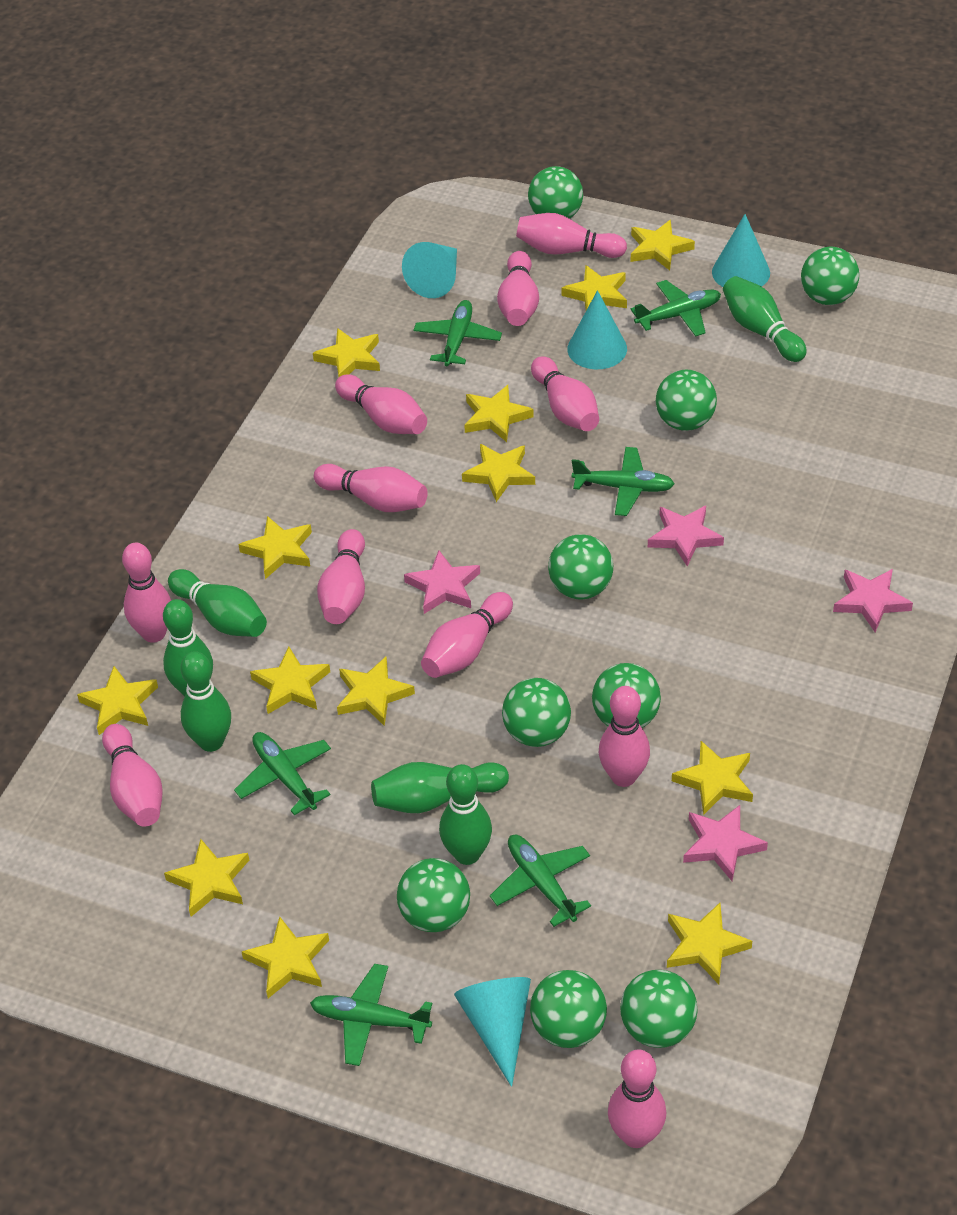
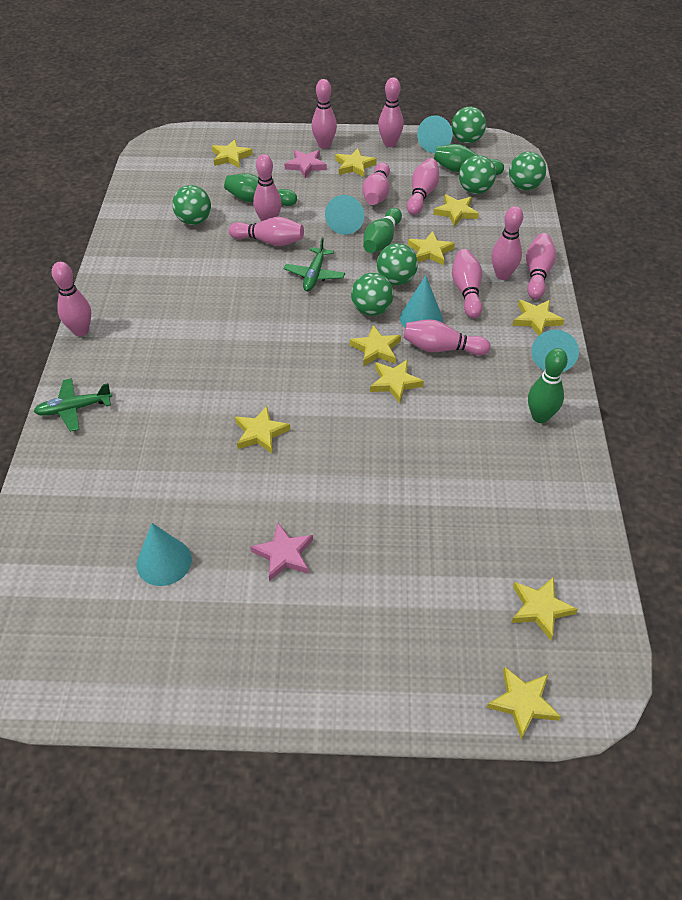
green ball: 9 -> 6
green bowling pin: 6 -> 4
green plane: 6 -> 2
pink star: 4 -> 2
turquoise cone: 4 -> 5
yellow star: 13 -> 10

* _What is being asked_
Repeat the whole of the material above exactly, but keep the pictures out.

* _Answer for this exercise_
green ball: 9 -> 6
green bowling pin: 6 -> 4
green plane: 6 -> 2
pink star: 4 -> 2
turquoise cone: 4 -> 5
yellow star: 13 -> 10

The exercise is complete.